> **AIM OF THE TASK**
Within the material below, how many lines carry the word "minus"? Answer with a single number.

__________________________________________________

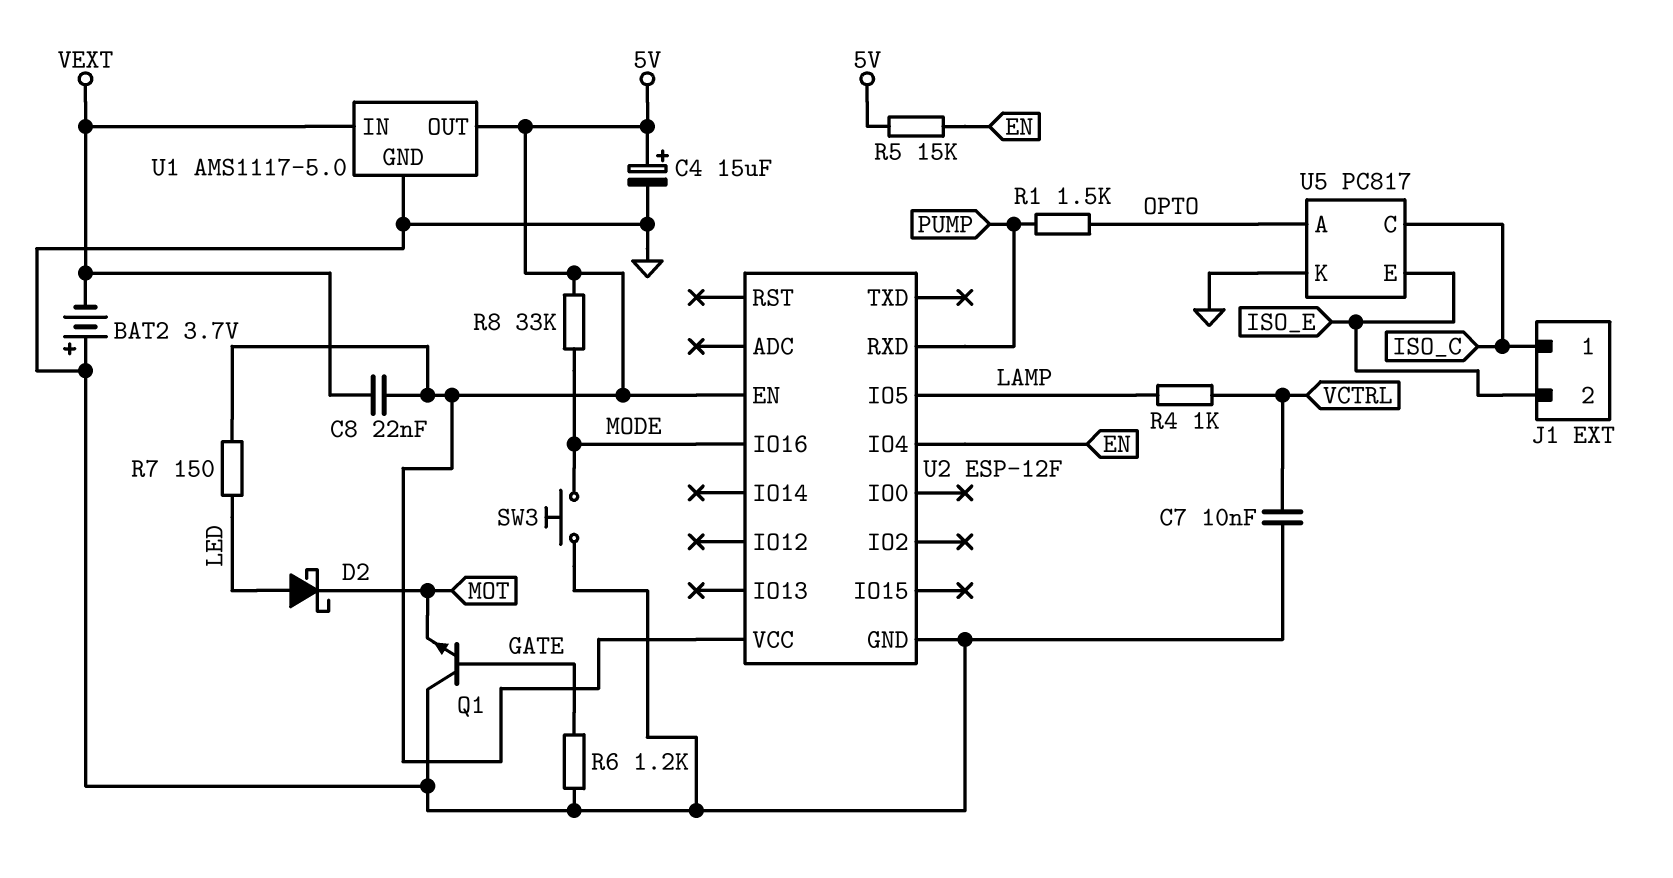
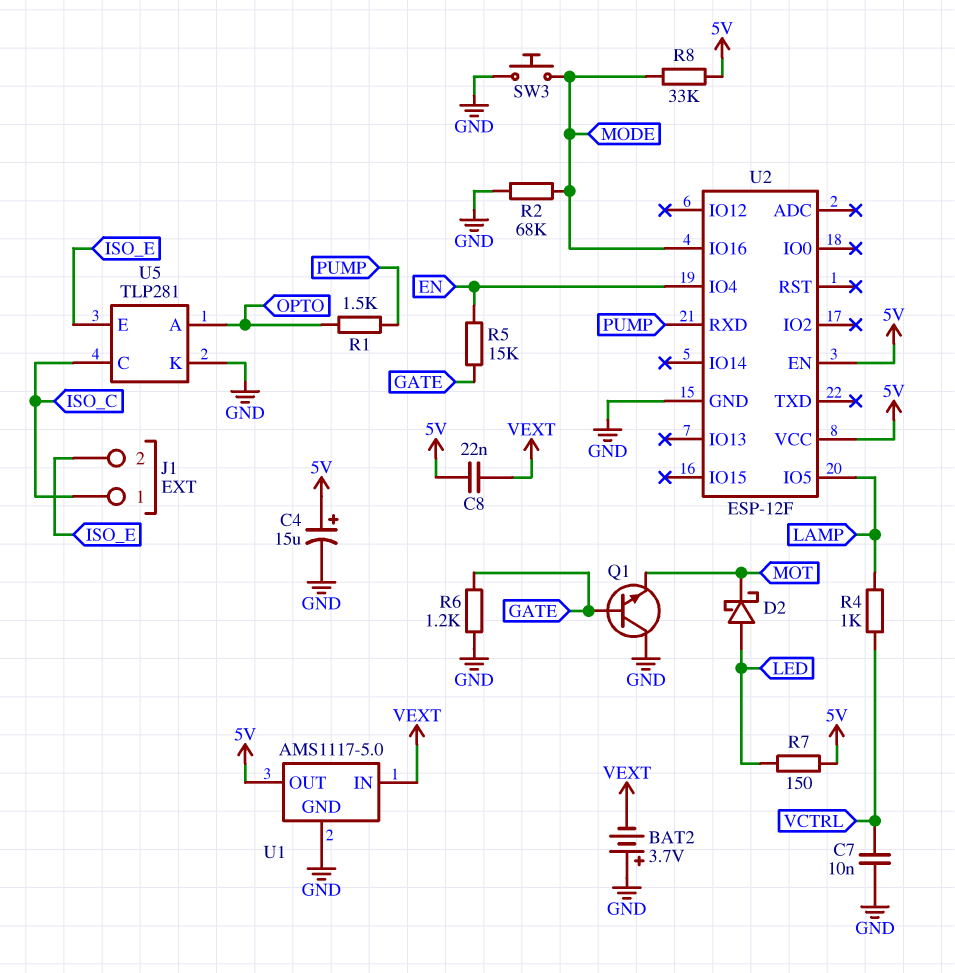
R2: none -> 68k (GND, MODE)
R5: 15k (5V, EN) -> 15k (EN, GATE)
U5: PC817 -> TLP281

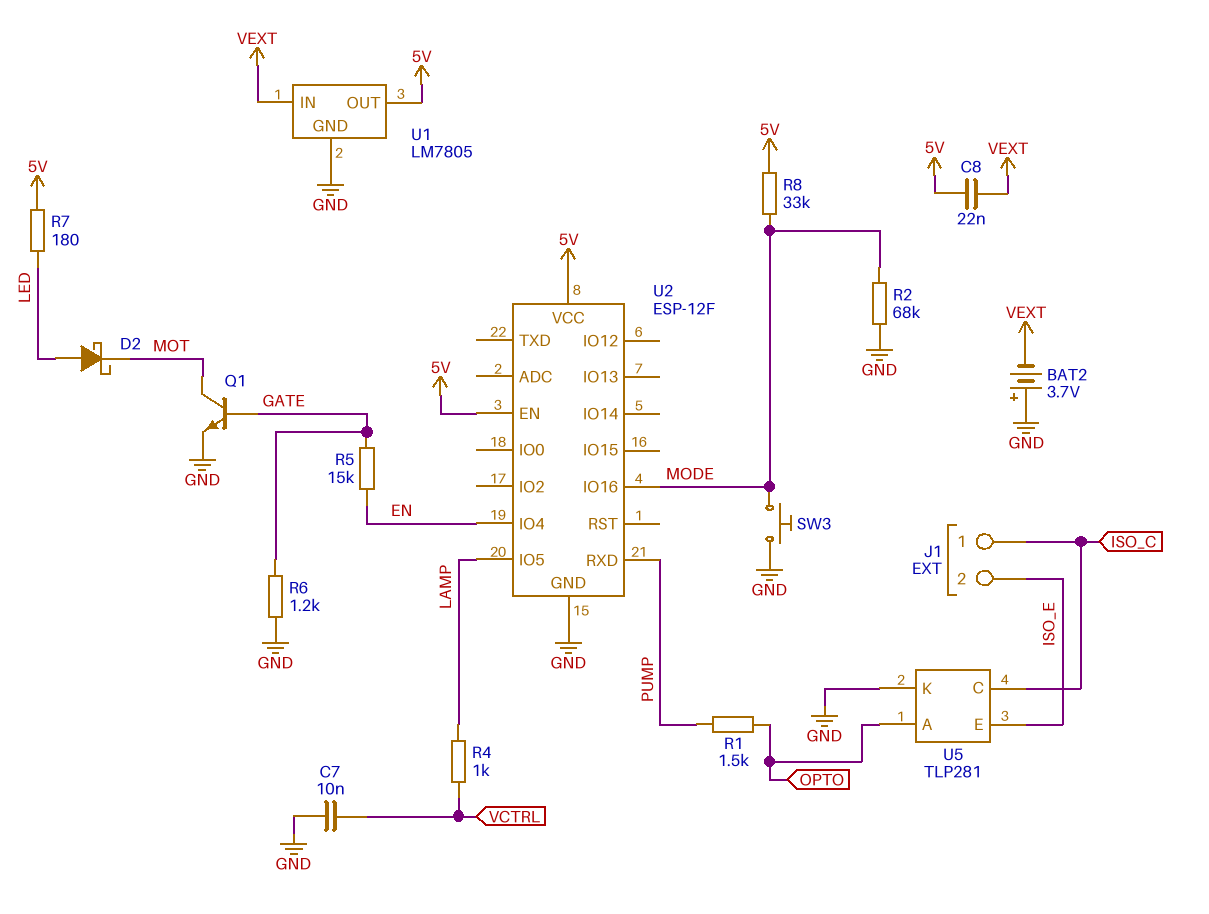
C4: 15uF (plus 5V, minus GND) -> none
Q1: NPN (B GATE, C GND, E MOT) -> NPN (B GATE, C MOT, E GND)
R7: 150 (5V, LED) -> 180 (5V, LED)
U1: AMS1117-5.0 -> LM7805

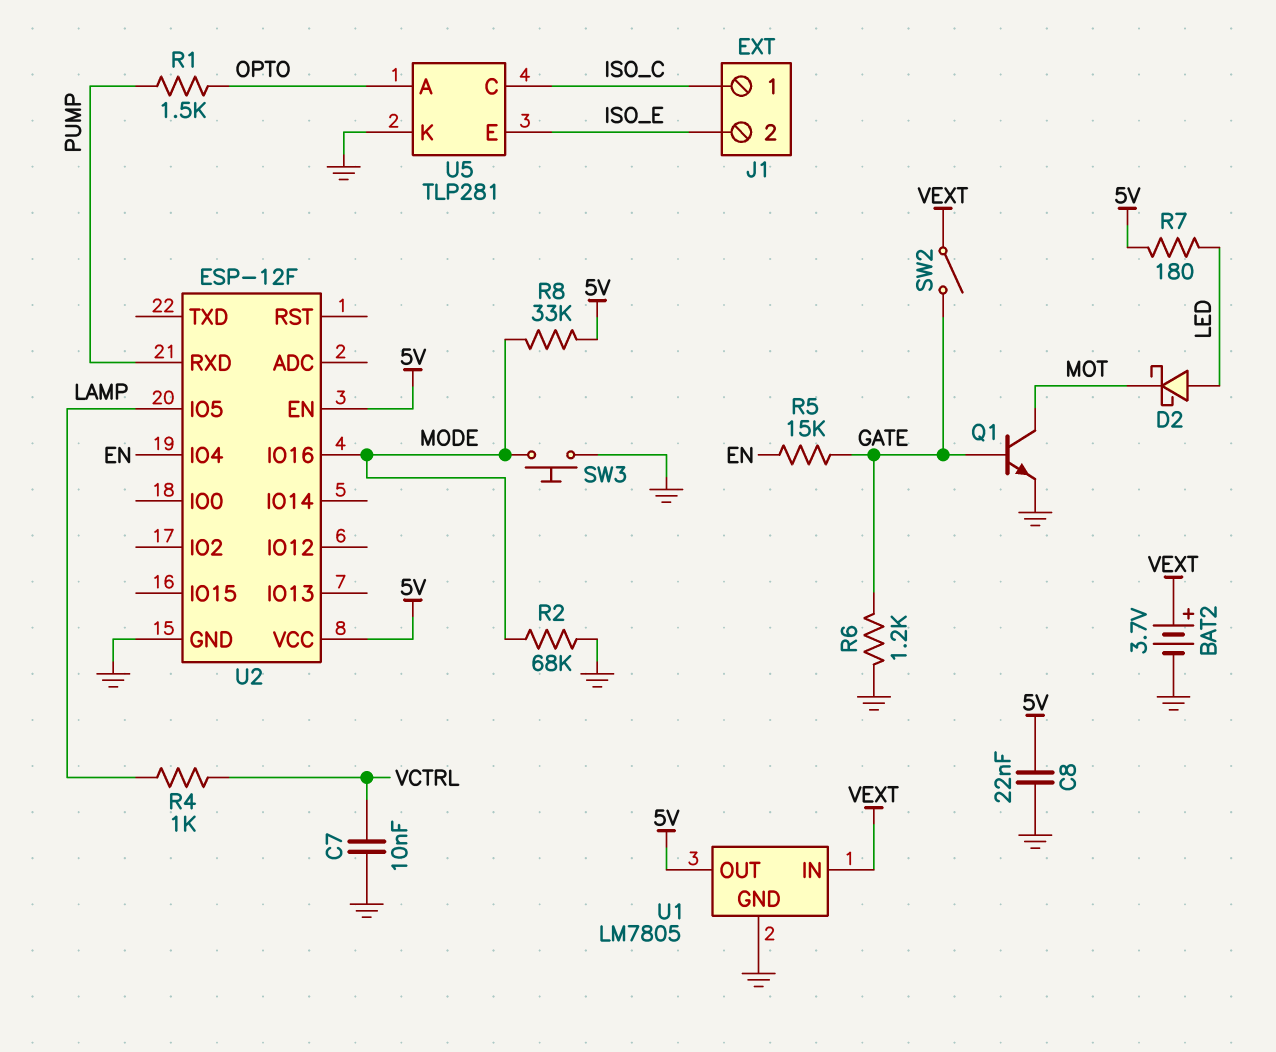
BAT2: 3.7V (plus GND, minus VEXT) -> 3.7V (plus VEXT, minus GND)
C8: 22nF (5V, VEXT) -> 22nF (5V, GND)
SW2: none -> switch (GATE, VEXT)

__________________________________________________

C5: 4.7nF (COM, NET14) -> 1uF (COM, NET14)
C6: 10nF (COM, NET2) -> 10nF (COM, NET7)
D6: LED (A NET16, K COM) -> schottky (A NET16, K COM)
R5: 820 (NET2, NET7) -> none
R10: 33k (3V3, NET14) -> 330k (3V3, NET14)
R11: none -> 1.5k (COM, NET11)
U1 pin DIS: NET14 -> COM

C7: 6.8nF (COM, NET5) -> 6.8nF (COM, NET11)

__________________________________________________

> **YOUR SOLUTION**
2